▶ Work request
Start the copy at the line holding "red square: rotated 32 degrees clockwise" and continue it exactly through the last line of the entries, leaving out pictures and anything else.

▶ Input
□ □ □ □ □ □ □

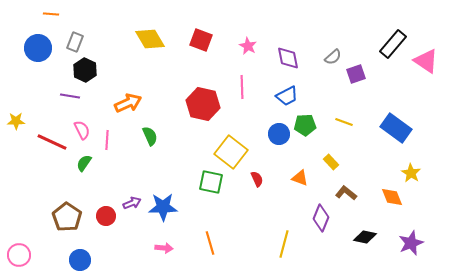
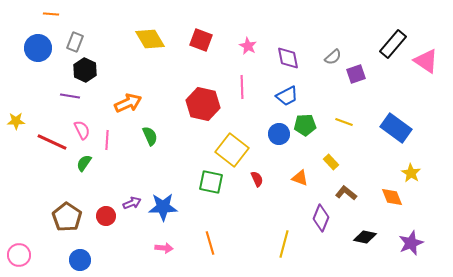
yellow square at (231, 152): moved 1 px right, 2 px up
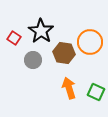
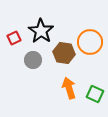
red square: rotated 32 degrees clockwise
green square: moved 1 px left, 2 px down
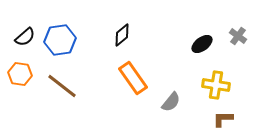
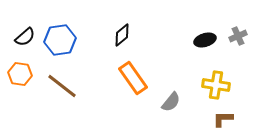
gray cross: rotated 30 degrees clockwise
black ellipse: moved 3 px right, 4 px up; rotated 20 degrees clockwise
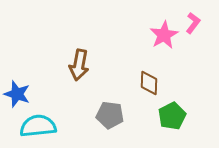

□ □ □ □ □ □ □

▶ Exercise result
red square: rotated 32 degrees clockwise
green square: moved 1 px left, 2 px down
gray cross: rotated 30 degrees clockwise
black ellipse: moved 3 px right, 4 px up; rotated 20 degrees clockwise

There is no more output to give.